──────── Information shown ────────

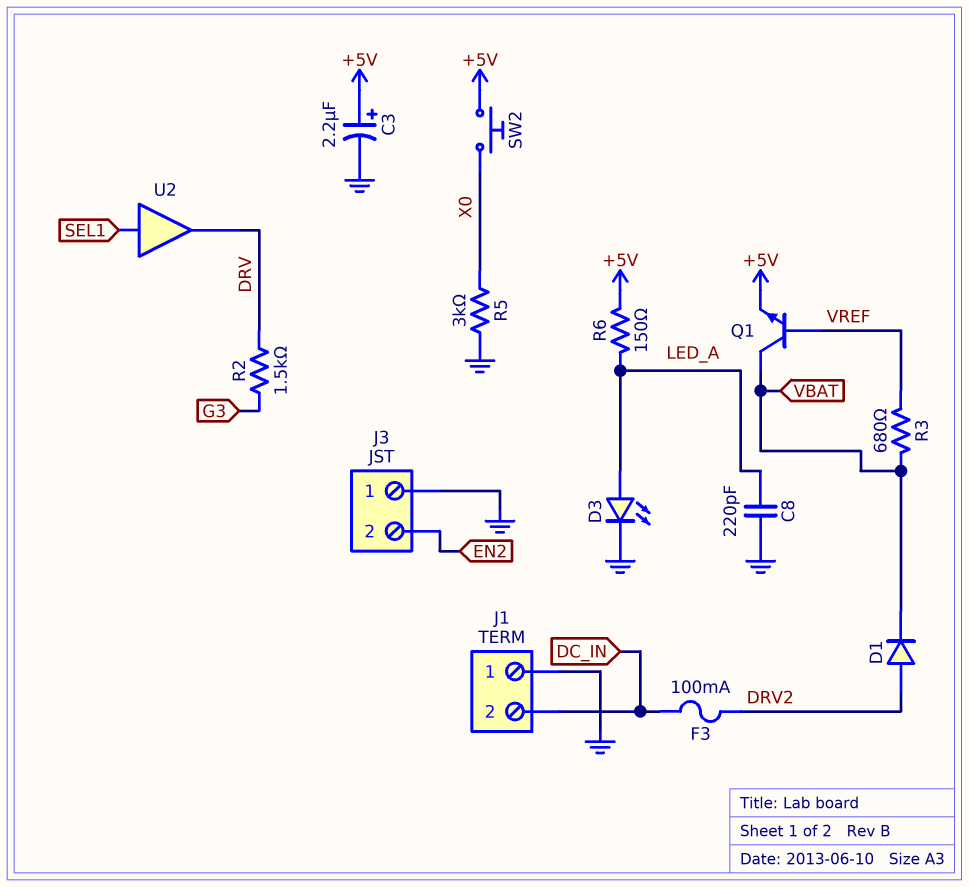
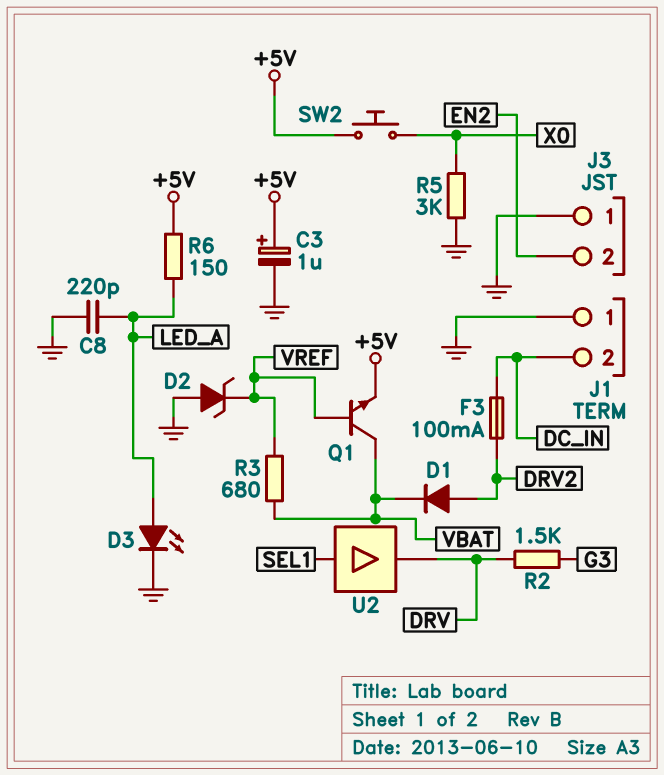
C3: 2.2uF (plus +5V, minus GND) -> 1uF (plus +5V, minus GND)
D2: none -> zener (A GND, K VREF)

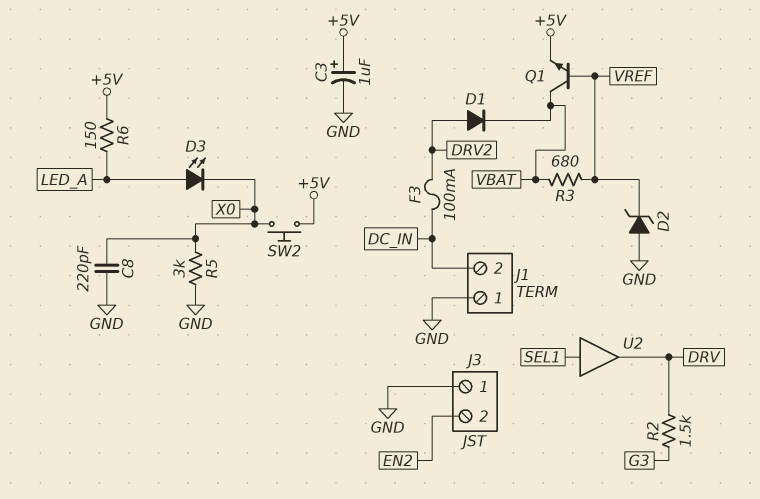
C8: 220pF (GND, LED_A) -> 220pF (GND, X0)
D3: LED (A LED_A, K GND) -> LED (A LED_A, K X0)

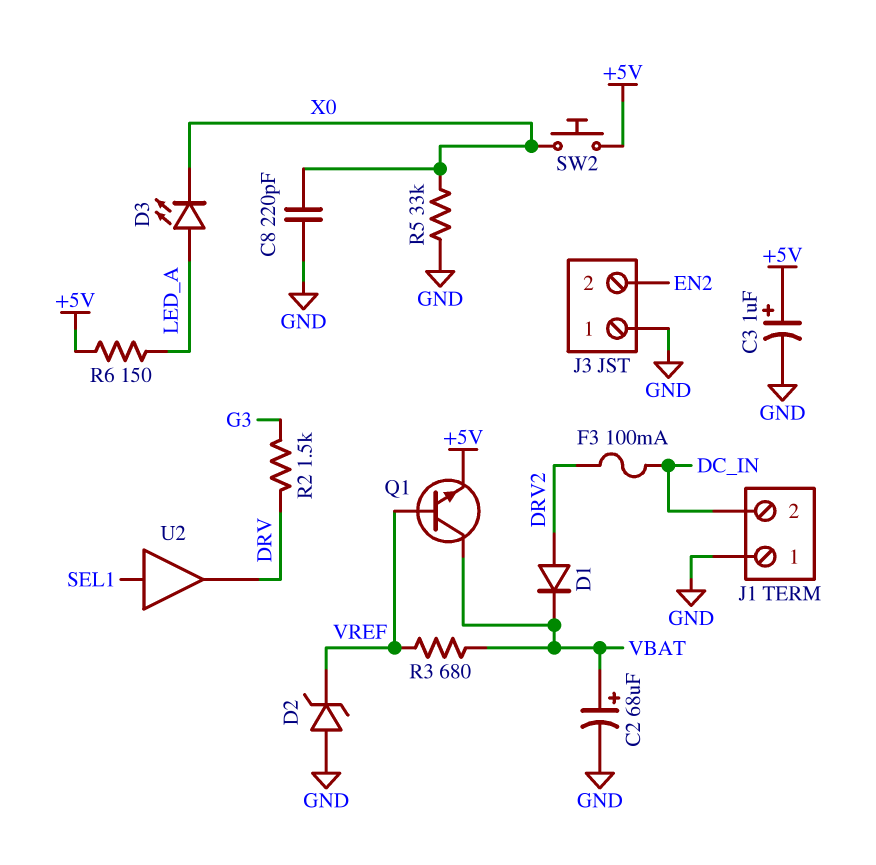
C2: none -> 68uF (plus VBAT, minus GND)
R5: 3k (GND, X0) -> 33k (GND, X0)

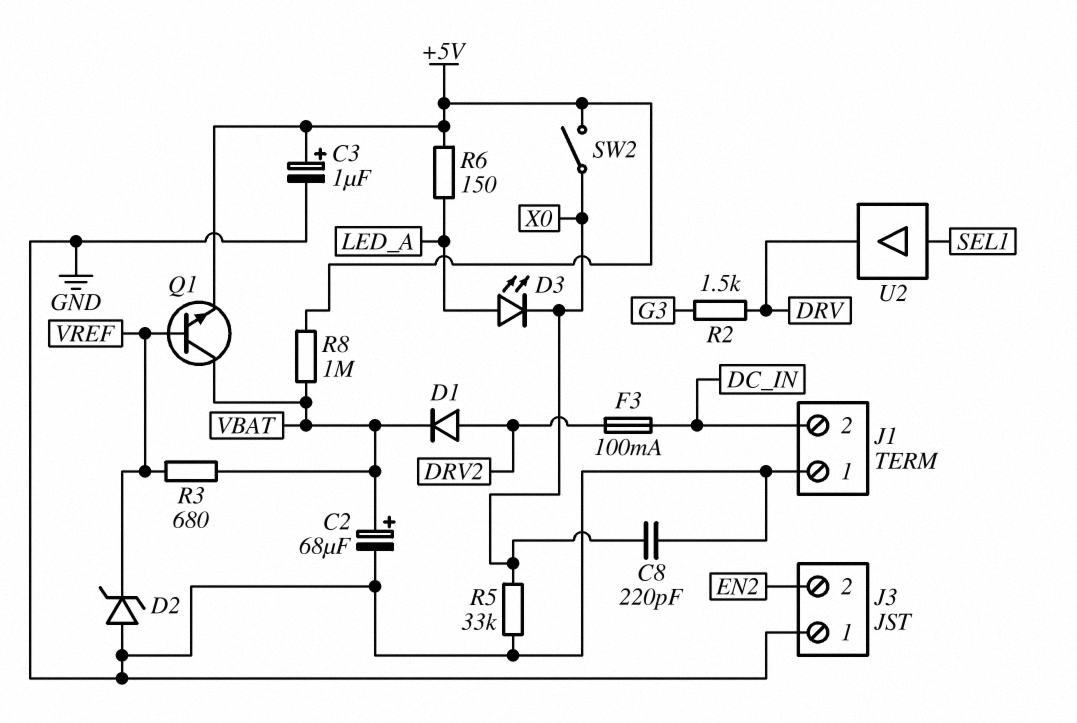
R8: none -> 1M (+5V, VBAT)
SW2: button (+5V, X0) -> switch (+5V, X0)

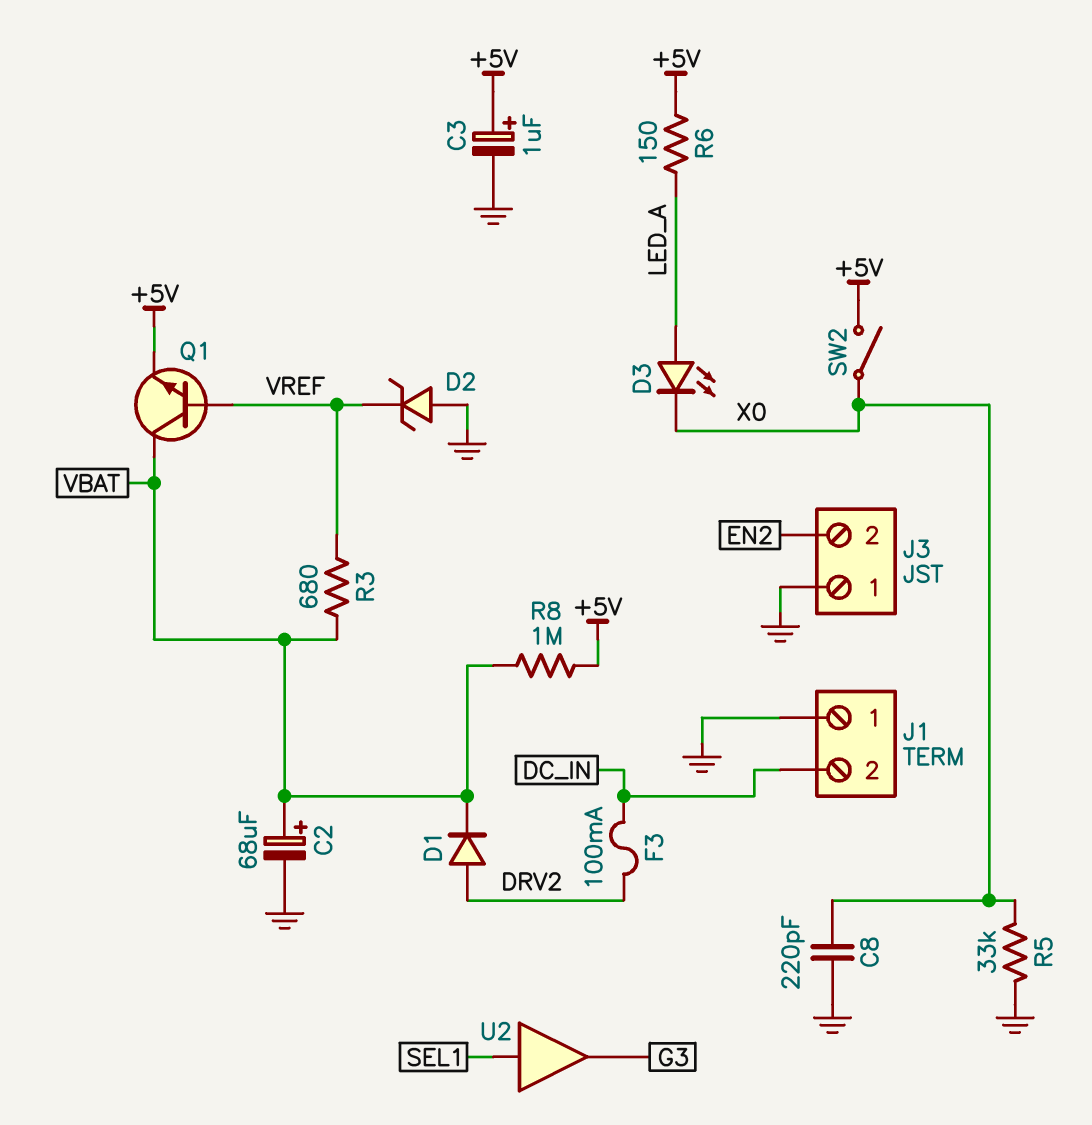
R2: 1.5k (DRV, G3) -> none
U2: buffer (in SEL1, out DRV) -> buffer (in SEL1, out G3)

────────

▶ Task brief: Return all of the data exactly as written, and drop the pictures.

▶ Completed task:
C3: 2.2uF (plus +5V, minus GND) -> 1uF (plus +5V, minus GND)
D2: none -> zener (A GND, K VREF)

C8: 220pF (GND, LED_A) -> 220pF (GND, X0)
D3: LED (A LED_A, K GND) -> LED (A LED_A, K X0)

C2: none -> 68uF (plus VBAT, minus GND)
R5: 3k (GND, X0) -> 33k (GND, X0)

R8: none -> 1M (+5V, VBAT)
SW2: button (+5V, X0) -> switch (+5V, X0)

R2: 1.5k (DRV, G3) -> none
U2: buffer (in SEL1, out DRV) -> buffer (in SEL1, out G3)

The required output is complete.